## AVAILABLE DATA
---

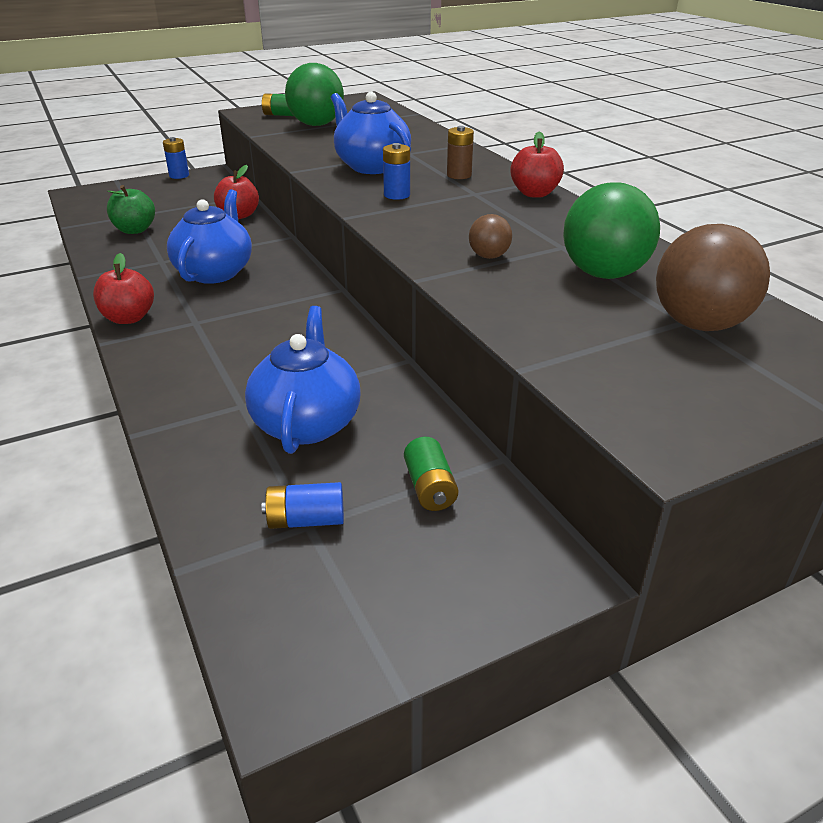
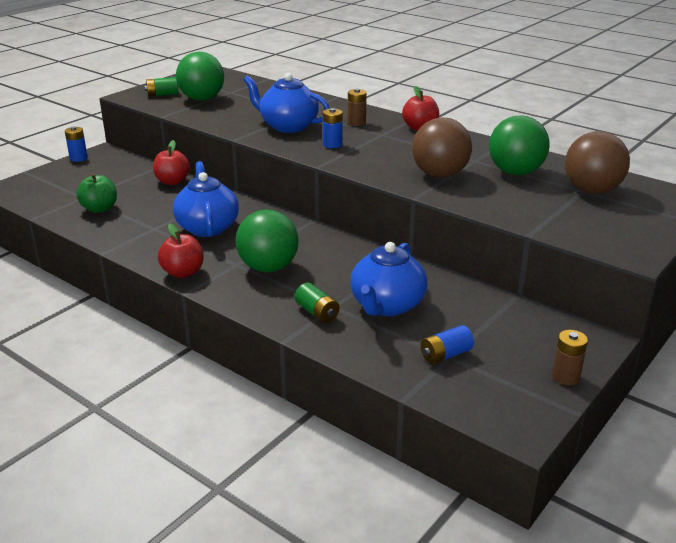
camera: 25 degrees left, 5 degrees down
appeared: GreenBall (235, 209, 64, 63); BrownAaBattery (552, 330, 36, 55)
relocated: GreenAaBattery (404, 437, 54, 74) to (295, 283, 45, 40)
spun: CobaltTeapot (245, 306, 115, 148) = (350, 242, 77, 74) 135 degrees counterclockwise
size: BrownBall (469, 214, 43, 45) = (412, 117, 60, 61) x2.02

---

## YOUR INSTRUCTIONS
Print the entire listing precisely as written, omitting the images it holds.

## RESULT OF THE EXERCISE
camera: 25 degrees left, 5 degrees down
appeared: GreenBall (235, 209, 64, 63); BrownAaBattery (552, 330, 36, 55)
relocated: GreenAaBattery (404, 437, 54, 74) to (295, 283, 45, 40)
spun: CobaltTeapot (245, 306, 115, 148) = (350, 242, 77, 74) 135 degrees counterclockwise
size: BrownBall (469, 214, 43, 45) = (412, 117, 60, 61) x2.02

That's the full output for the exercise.